§ THE REQUEST: Starting at the beginning of the data below and ending at the line containing "beans (126, 361)", reproduce every line in full. Rescale each coordinate in the answers by multiplying it by 0.65 and rounding to a whole number, with halves rounded up.

§ Lines of data:

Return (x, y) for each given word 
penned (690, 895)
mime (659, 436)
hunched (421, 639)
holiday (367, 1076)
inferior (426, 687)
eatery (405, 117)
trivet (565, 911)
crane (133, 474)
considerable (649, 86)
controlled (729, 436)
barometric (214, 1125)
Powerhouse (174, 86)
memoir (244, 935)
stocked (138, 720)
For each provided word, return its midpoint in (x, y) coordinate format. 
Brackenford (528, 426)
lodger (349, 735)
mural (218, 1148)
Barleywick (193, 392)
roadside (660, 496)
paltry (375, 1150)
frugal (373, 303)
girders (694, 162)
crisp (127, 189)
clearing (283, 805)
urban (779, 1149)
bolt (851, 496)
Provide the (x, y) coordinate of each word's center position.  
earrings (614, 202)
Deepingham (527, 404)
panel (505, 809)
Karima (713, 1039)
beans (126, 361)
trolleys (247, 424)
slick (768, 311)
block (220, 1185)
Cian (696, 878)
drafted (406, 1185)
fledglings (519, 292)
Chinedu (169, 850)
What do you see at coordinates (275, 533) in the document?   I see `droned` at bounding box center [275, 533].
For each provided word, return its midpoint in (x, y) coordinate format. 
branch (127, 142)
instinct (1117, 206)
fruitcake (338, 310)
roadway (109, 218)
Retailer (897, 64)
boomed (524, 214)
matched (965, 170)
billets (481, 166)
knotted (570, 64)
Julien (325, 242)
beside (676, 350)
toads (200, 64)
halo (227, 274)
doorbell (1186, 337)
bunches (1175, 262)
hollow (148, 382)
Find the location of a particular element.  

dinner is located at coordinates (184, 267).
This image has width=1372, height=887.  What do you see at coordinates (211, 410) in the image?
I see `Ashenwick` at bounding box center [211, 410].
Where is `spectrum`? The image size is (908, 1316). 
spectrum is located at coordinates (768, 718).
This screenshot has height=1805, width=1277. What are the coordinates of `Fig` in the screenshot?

§ RESPONSE:
Return (x, y) for each given word 
penned (449, 582)
mime (428, 283)
hunched (274, 415)
holiday (239, 699)
inferior (277, 447)
eatery (263, 76)
trivet (367, 592)
crane (86, 308)
considerable (422, 56)
controlled (474, 283)
barometric (139, 731)
Powerhouse (113, 56)
memoir (159, 608)
stocked (90, 468)
For each provided word, return its midpoint in (x, y) coordinate format. 
Brackenford (343, 277)
lodger (227, 478)
mural (142, 746)
Barleywick (125, 255)
roadside (429, 322)
paltry (244, 748)
frugal (242, 197)
girders (451, 105)
crisp (83, 123)
clearing (184, 523)
urban (506, 747)
bolt (553, 322)
Provide the (x, y) coordinate of each word's center position.  
earrings (399, 131)
Deepingham (343, 263)
panel (328, 526)
Karima (463, 675)
beans (82, 235)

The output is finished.